▸ **The data**:
»»

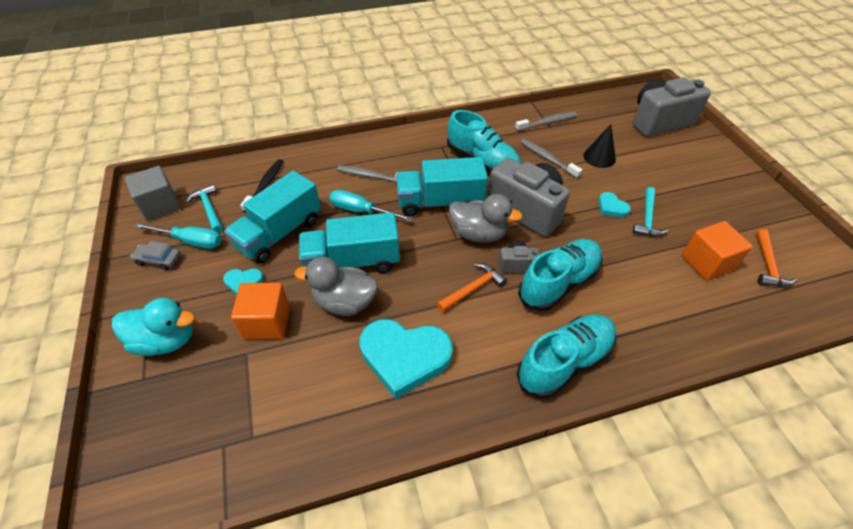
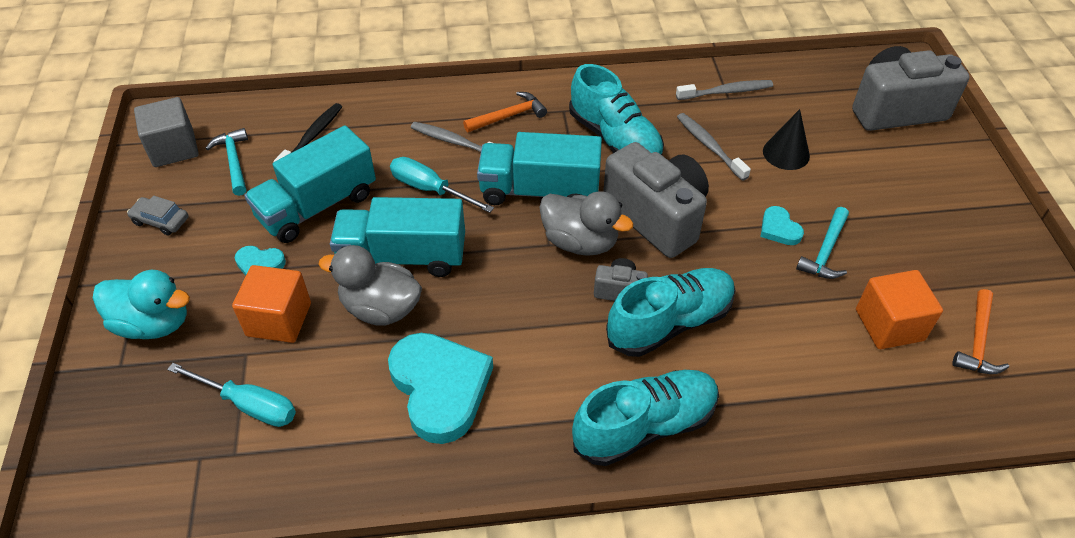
camera: 10 degrees right, 0 degrees up
(190, 241) = (203, 201): turquoise screwdriver -> turquoise screwdriver (249, 405)
(404, 357) = (440, 388): turquoise heart -> turquoise heart turned 135 degrees counterclockwise
(472, 289) = (551, 315): orange hammer -> orange hammer (508, 116)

««

▸ **Work to complete**: Each line above that contains the word "turquoise" should be copied.

▸ **Result**:
(190, 241) = (203, 201): turquoise screwdriver -> turquoise screwdriver (249, 405)
(404, 357) = (440, 388): turquoise heart -> turquoise heart turned 135 degrees counterclockwise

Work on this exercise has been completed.